__Problem__
Pull out of the data below the stretch of lines bounded by the one containing "P1 pin 1: AGND -> VCC" and the one containing "C3: none -> 15nF (AGND, IN1)", both bounds included, unchanged.

Version comparison data
####

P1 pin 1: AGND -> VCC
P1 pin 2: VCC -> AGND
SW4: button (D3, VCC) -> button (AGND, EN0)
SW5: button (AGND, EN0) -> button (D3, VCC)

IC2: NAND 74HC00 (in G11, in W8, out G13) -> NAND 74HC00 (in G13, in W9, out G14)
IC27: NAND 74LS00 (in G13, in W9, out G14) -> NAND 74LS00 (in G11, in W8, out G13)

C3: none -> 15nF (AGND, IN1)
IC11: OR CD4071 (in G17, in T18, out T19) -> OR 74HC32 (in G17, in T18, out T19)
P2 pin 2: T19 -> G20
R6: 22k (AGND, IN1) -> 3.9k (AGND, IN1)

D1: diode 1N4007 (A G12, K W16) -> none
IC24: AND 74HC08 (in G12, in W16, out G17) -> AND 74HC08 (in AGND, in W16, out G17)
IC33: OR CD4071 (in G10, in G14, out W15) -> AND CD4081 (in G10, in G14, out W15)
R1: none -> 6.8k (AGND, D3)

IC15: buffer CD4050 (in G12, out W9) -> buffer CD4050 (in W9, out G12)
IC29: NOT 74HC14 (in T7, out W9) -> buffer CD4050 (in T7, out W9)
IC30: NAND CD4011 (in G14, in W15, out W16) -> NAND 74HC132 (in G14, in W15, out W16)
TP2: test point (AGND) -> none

####

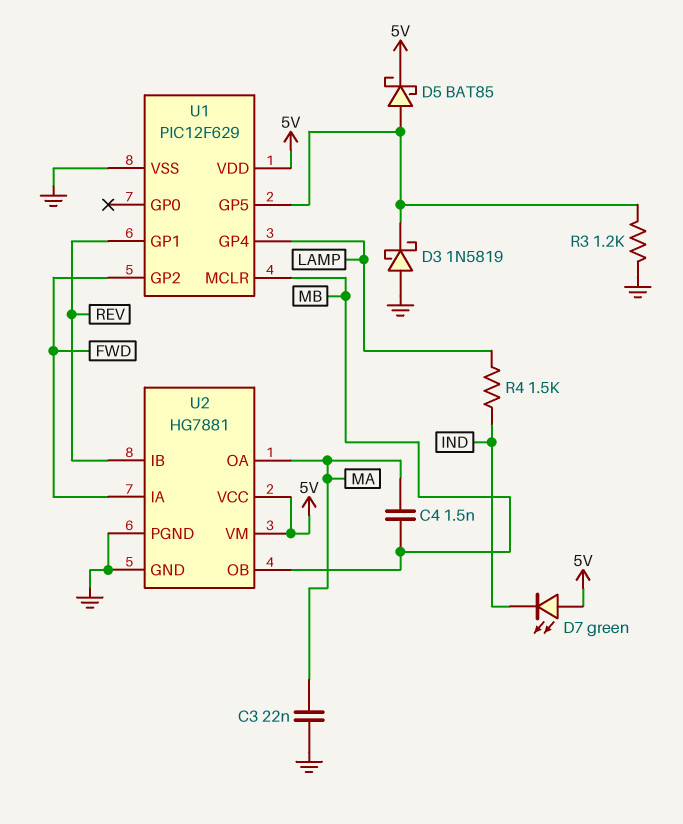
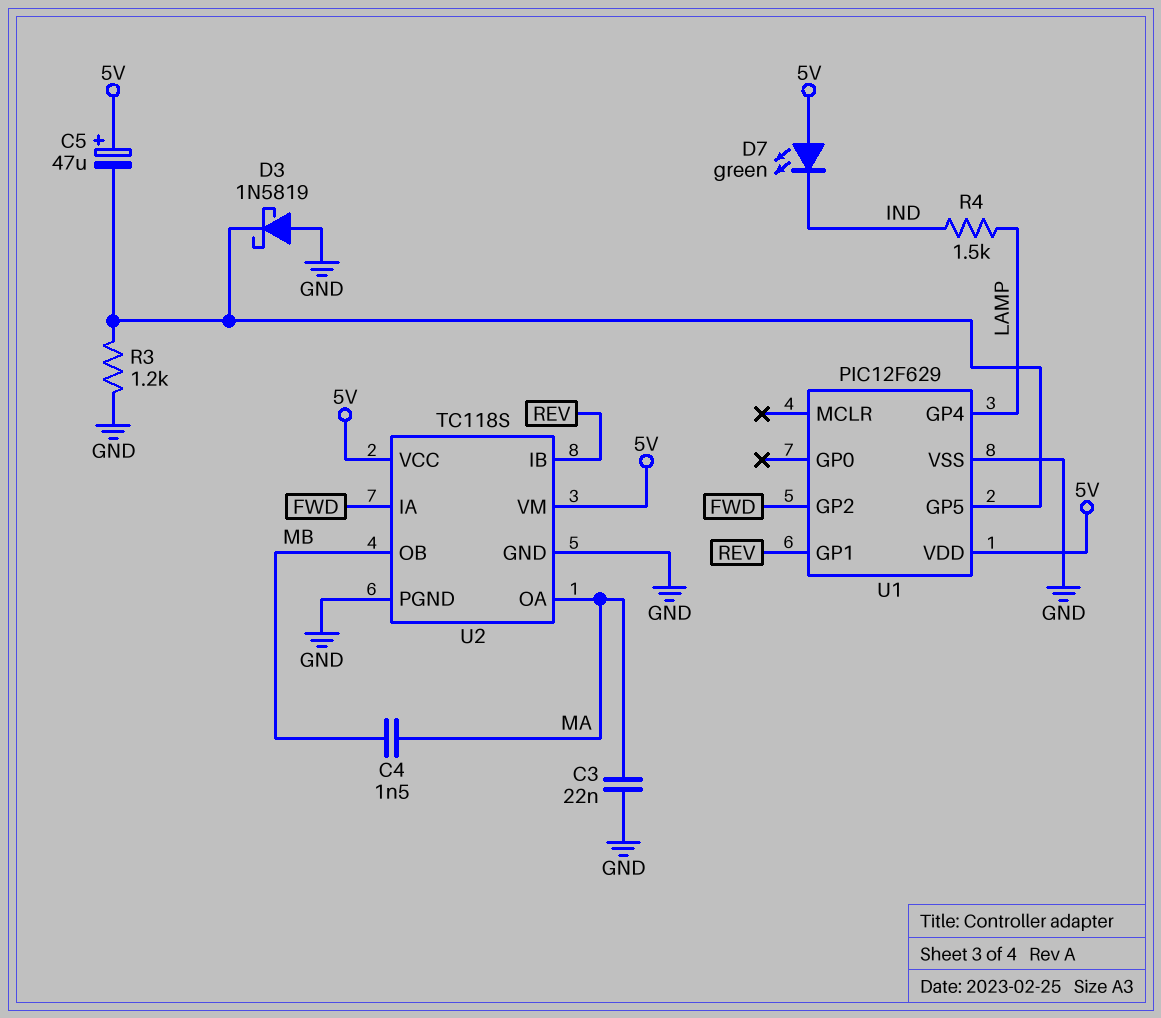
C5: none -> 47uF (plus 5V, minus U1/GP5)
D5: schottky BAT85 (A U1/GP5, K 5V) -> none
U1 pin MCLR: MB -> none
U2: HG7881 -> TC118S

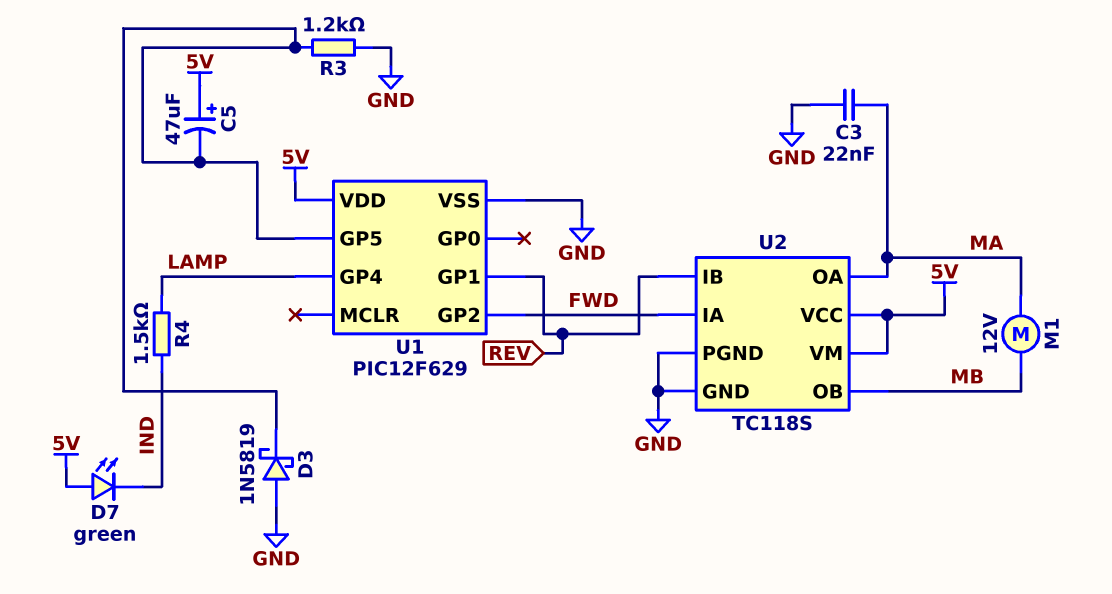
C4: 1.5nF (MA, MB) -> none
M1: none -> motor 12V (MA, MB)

####

__Result__
P1 pin 1: AGND -> VCC
P1 pin 2: VCC -> AGND
SW4: button (D3, VCC) -> button (AGND, EN0)
SW5: button (AGND, EN0) -> button (D3, VCC)

IC2: NAND 74HC00 (in G11, in W8, out G13) -> NAND 74HC00 (in G13, in W9, out G14)
IC27: NAND 74LS00 (in G13, in W9, out G14) -> NAND 74LS00 (in G11, in W8, out G13)

C3: none -> 15nF (AGND, IN1)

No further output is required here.